[SUPPLIED RECORDS — start]

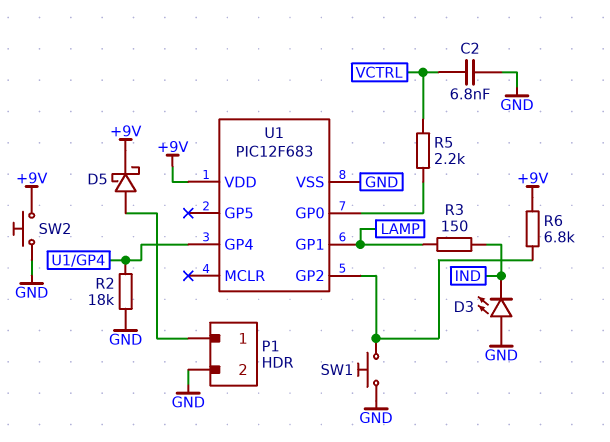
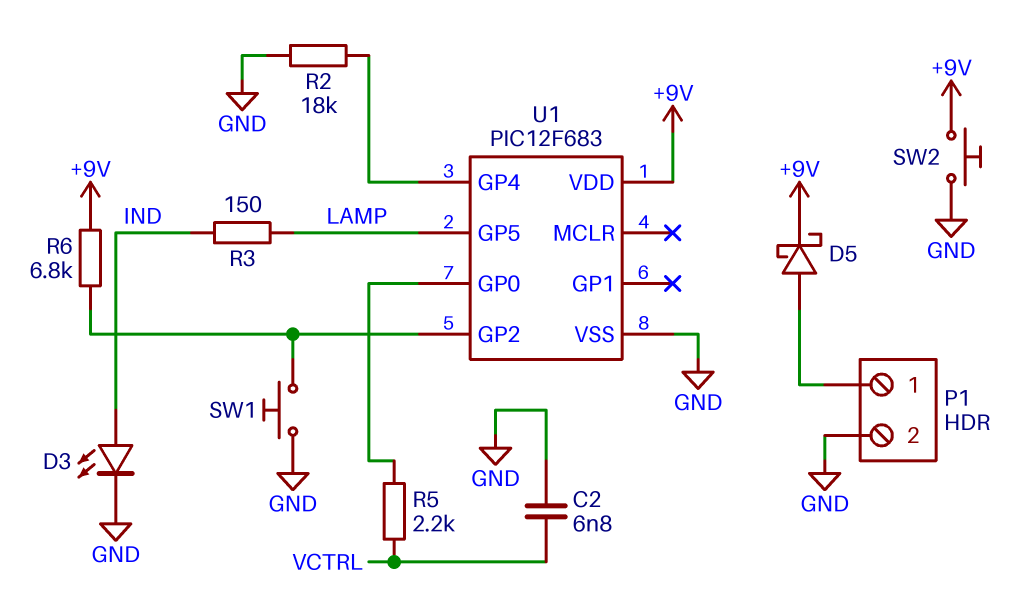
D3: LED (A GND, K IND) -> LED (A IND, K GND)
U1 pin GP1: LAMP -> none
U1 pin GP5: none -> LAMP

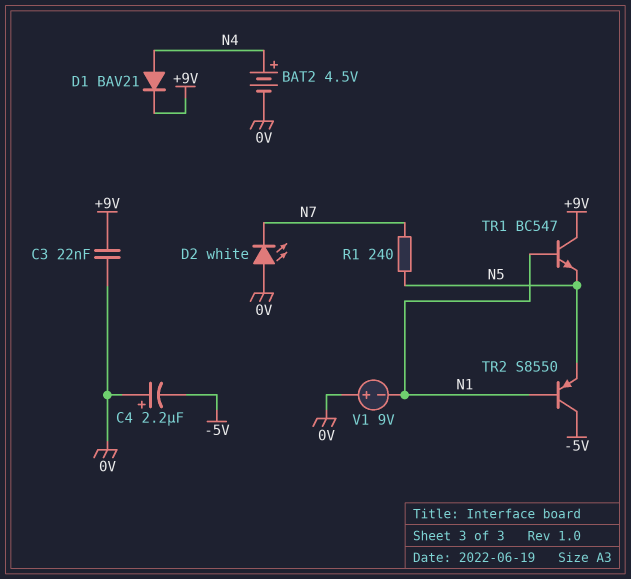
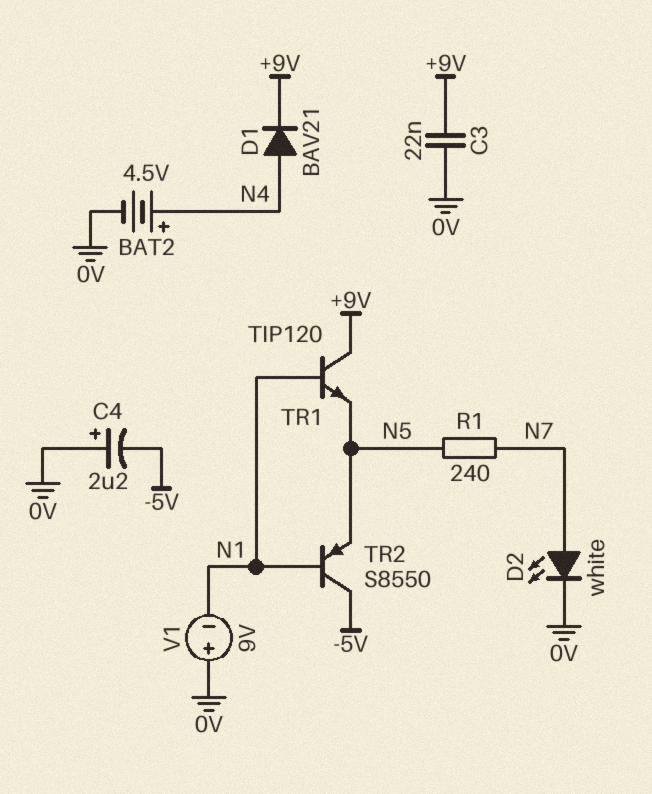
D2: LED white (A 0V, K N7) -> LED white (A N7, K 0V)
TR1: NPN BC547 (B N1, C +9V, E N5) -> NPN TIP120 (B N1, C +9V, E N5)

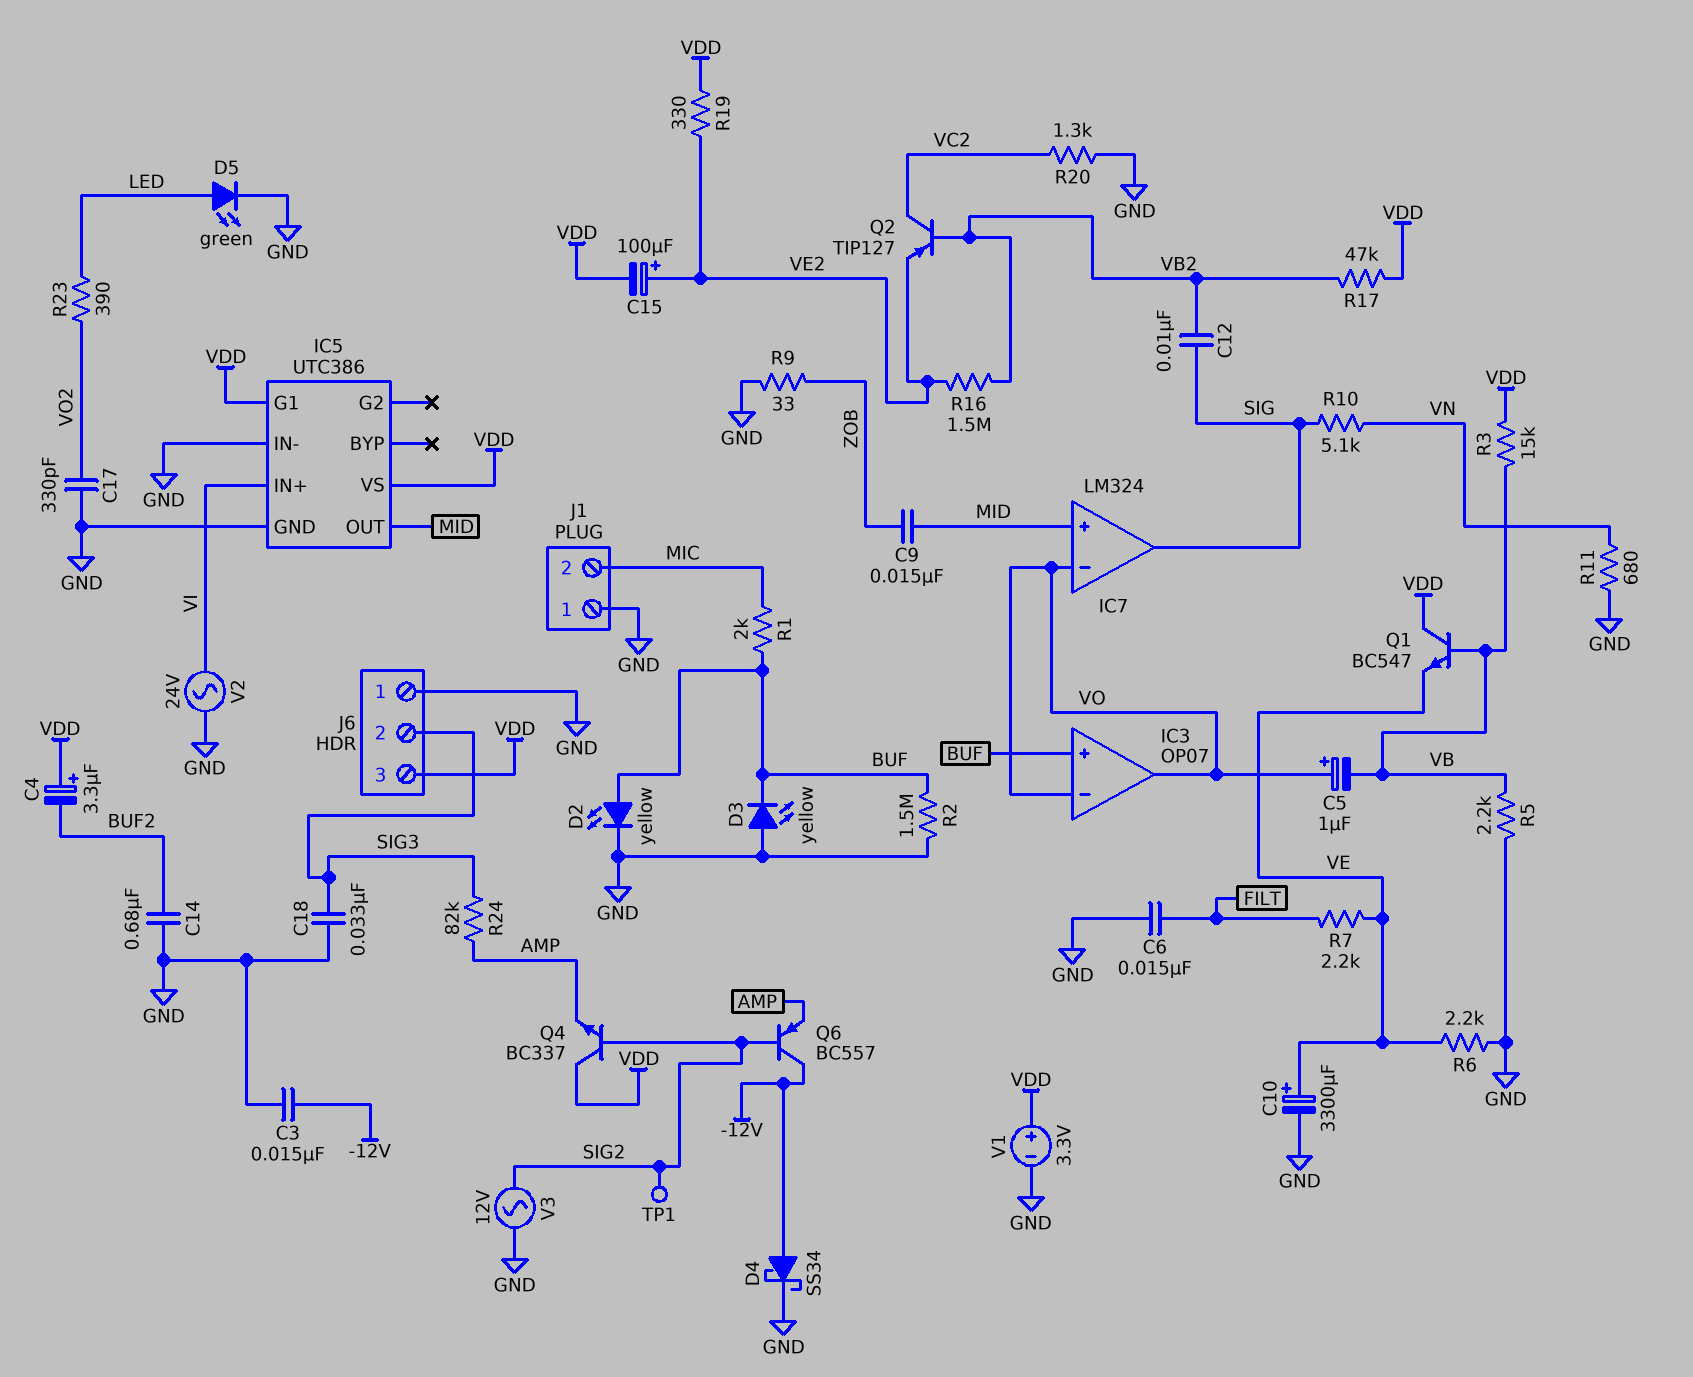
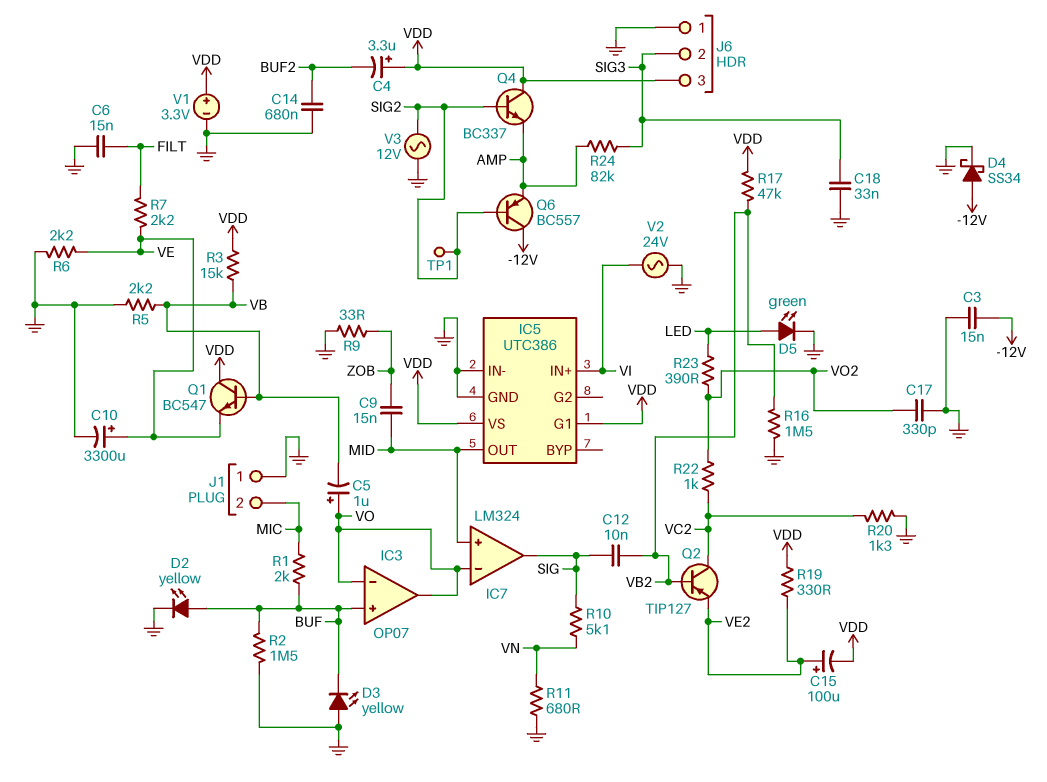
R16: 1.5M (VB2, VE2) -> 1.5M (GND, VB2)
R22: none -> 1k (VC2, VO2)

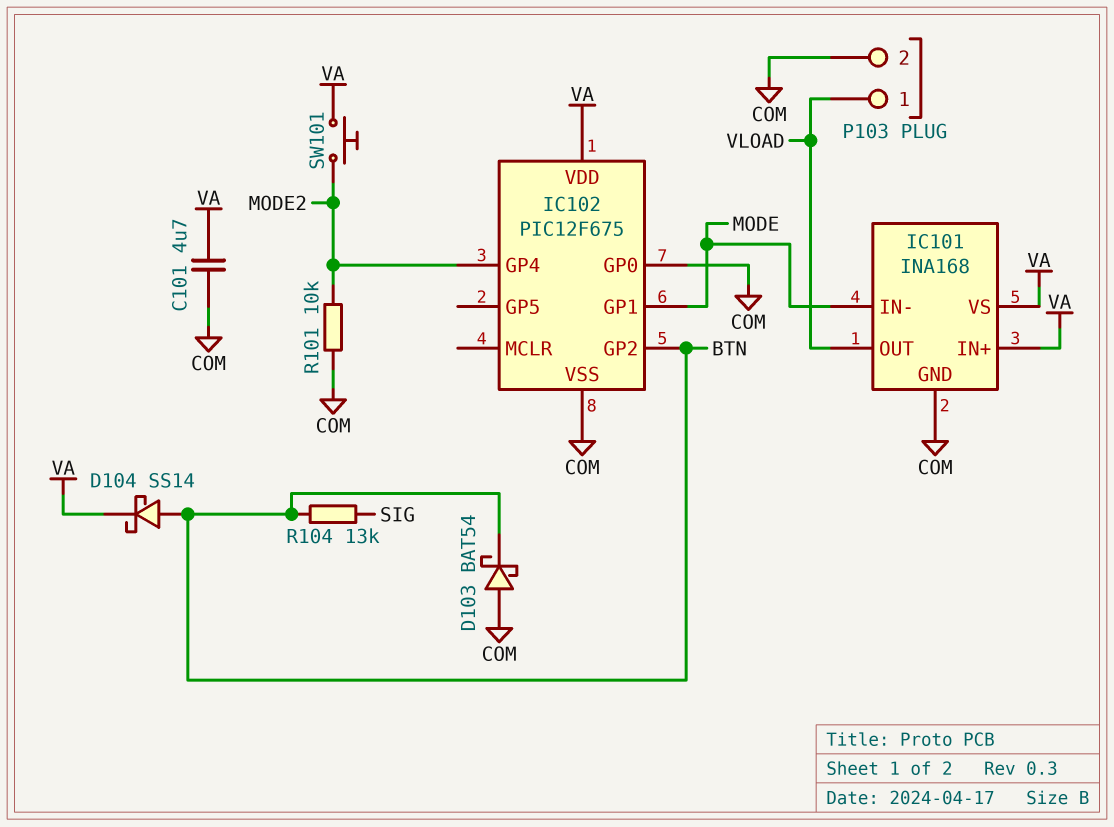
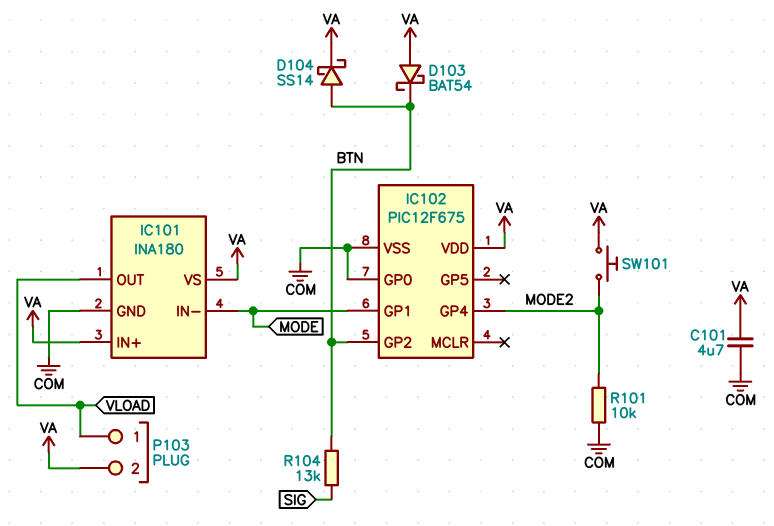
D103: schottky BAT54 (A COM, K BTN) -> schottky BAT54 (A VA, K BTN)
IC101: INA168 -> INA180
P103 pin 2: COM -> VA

[SUPPLIED RECORDS — finish]

WHAT TO DO: Collect each line above holding the string "none".

REPLY TO THE EXERCISE:
U1 pin GP1: LAMP -> none
U1 pin GP5: none -> LAMP
R22: none -> 1k (VC2, VO2)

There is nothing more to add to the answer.